══ Data provided ══
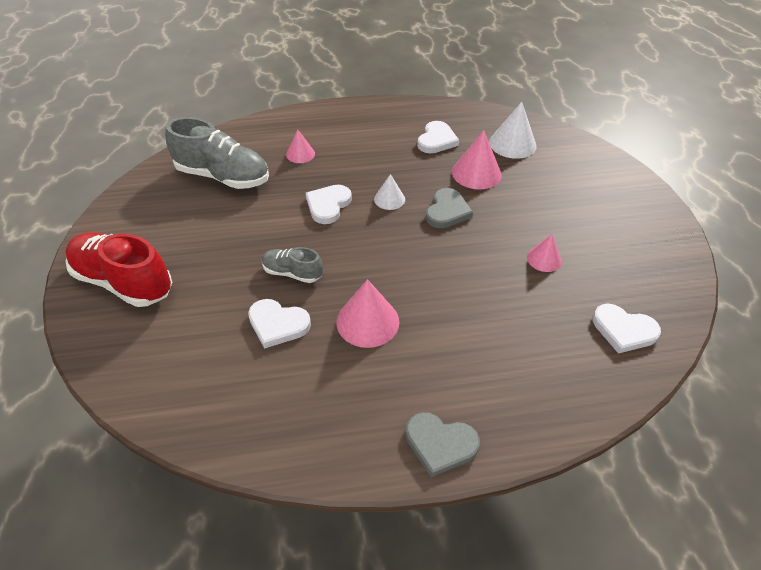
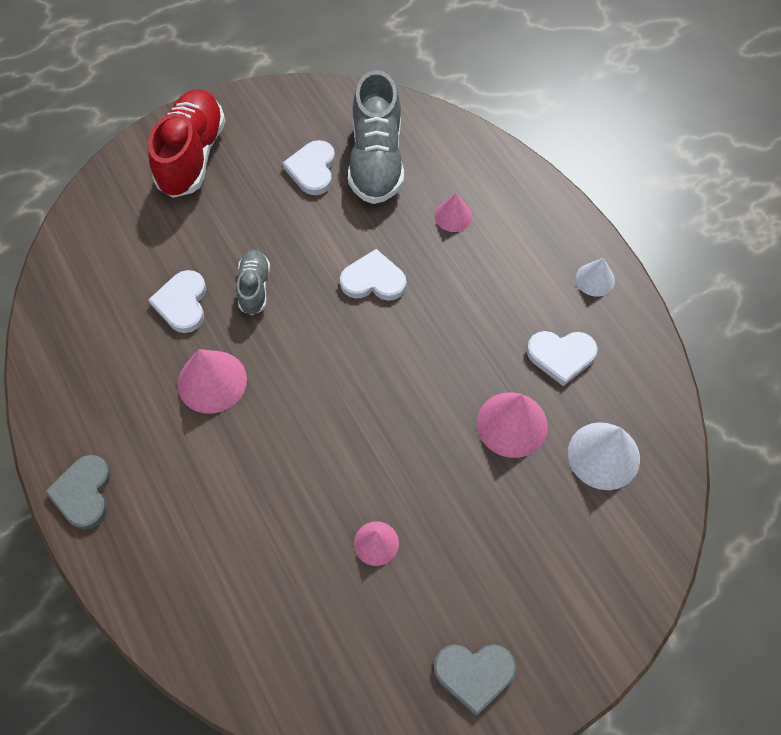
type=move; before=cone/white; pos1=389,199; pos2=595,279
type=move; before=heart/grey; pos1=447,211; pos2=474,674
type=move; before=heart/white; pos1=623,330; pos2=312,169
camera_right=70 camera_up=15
═══
**What needs to be done:**
The full data, repeated exactly and stripped of its pictures, is the expected answer.

**Problem solution:**
type=move; before=cone/white; pos1=389,199; pos2=595,279
type=move; before=heart/grey; pos1=447,211; pos2=474,674
type=move; before=heart/white; pos1=623,330; pos2=312,169
camera_right=70 camera_up=15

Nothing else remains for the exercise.